Work to be completed: Go through the records and report each line holding the string "notebook".

(Spatial reasoning data)
■ ■ ■

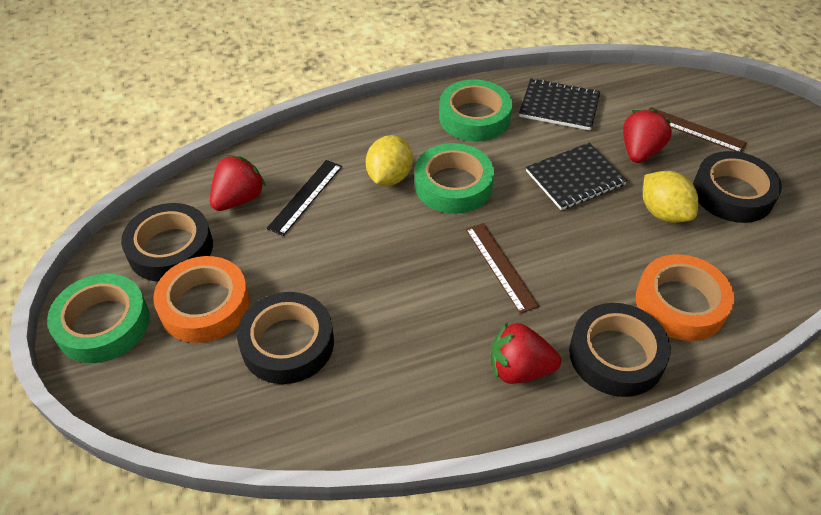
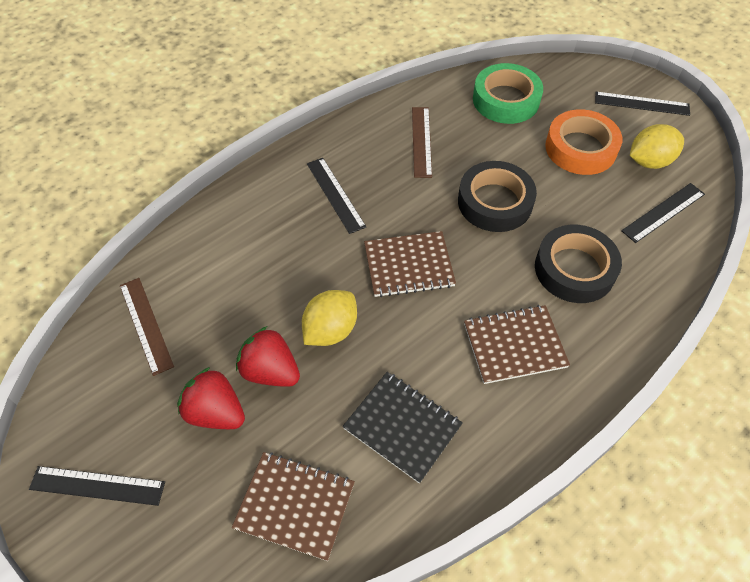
black notebook: 2 -> 1
black ruler: 1 -> 4
black tape: 4 -> 2
brown notebook: 0 -> 3
green tape: 3 -> 1
orange tape: 2 -> 1
red strawberry: 3 -> 2

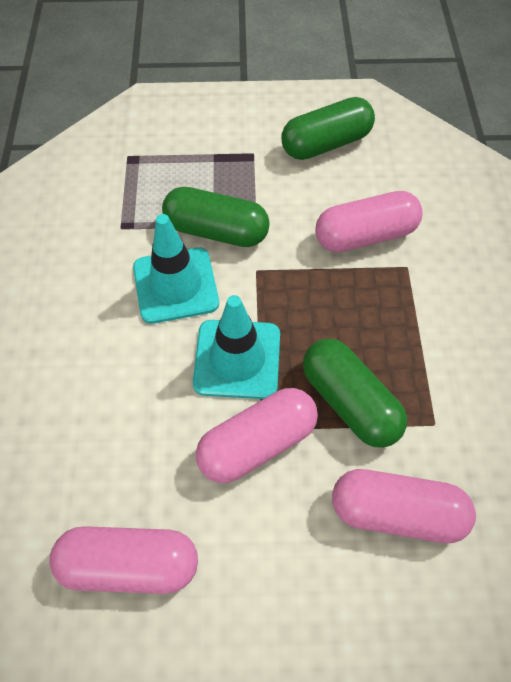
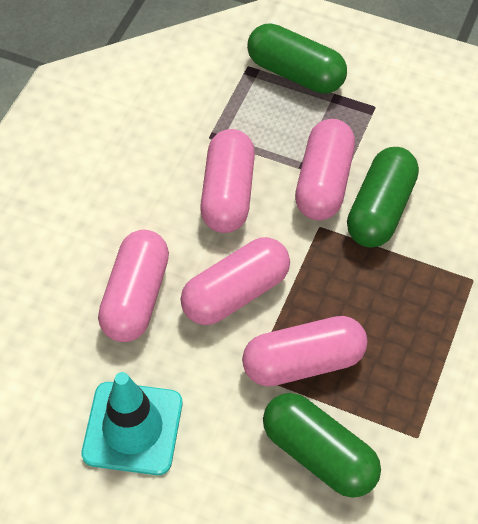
pink capsule: 4 -> 5
turquoise traffic cone: 2 -> 1

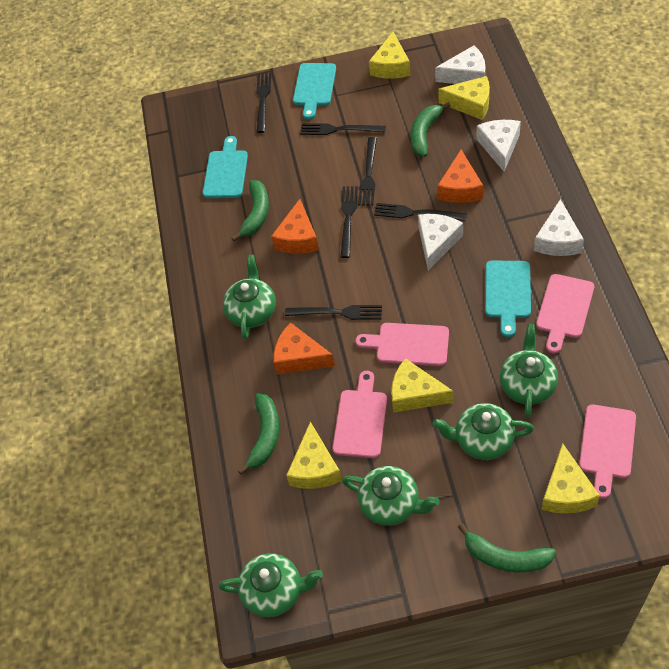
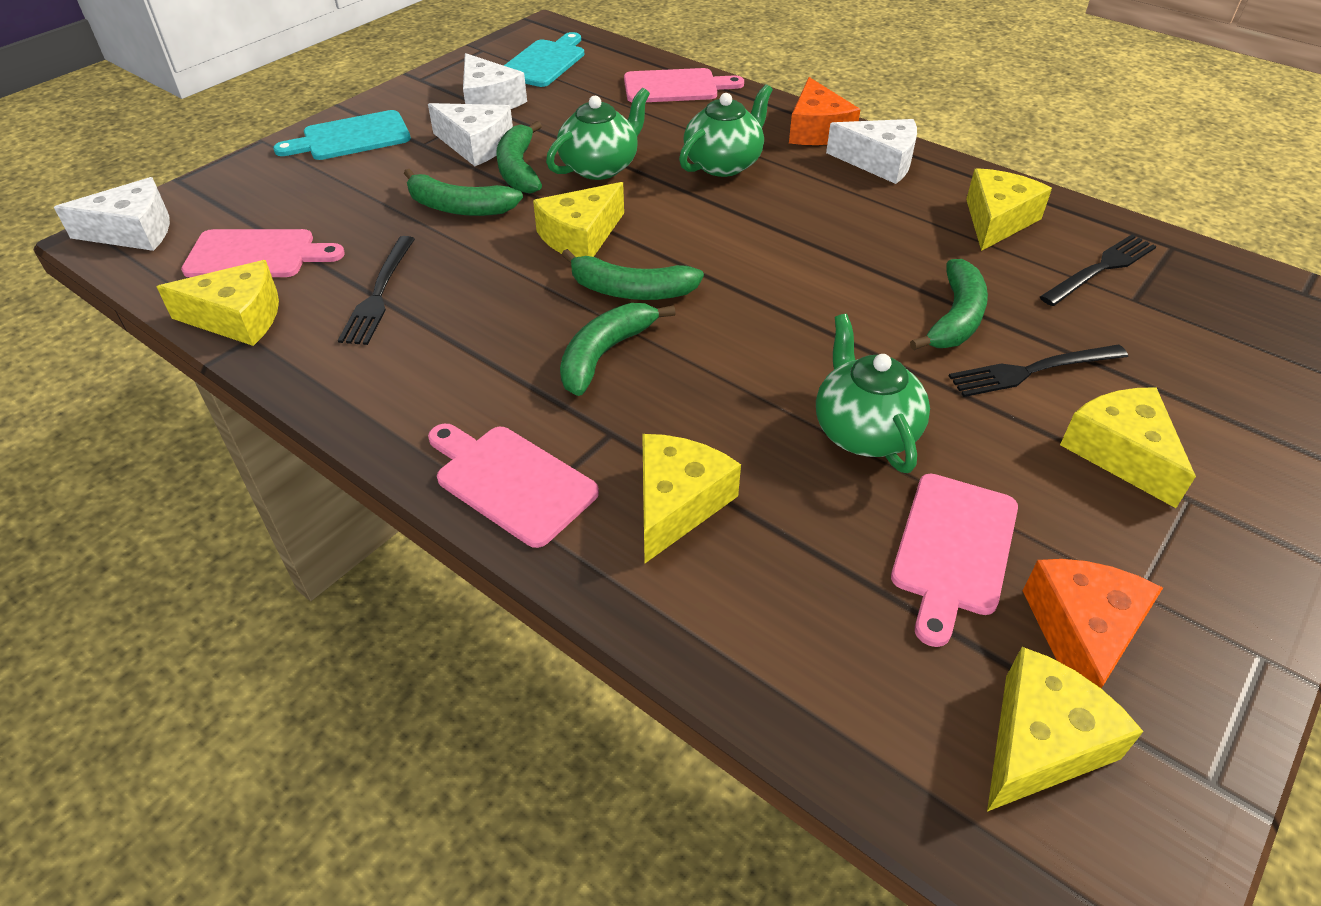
black fork: 6 -> 3
green banana: 4 -> 5
green teapot: 5 -> 3
orange cheese: 3 -> 2
turquoise cutting board: 3 -> 2
yellow cheese: 5 -> 6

■ ■ ■

Solution below:
black notebook: 2 -> 1
brown notebook: 0 -> 3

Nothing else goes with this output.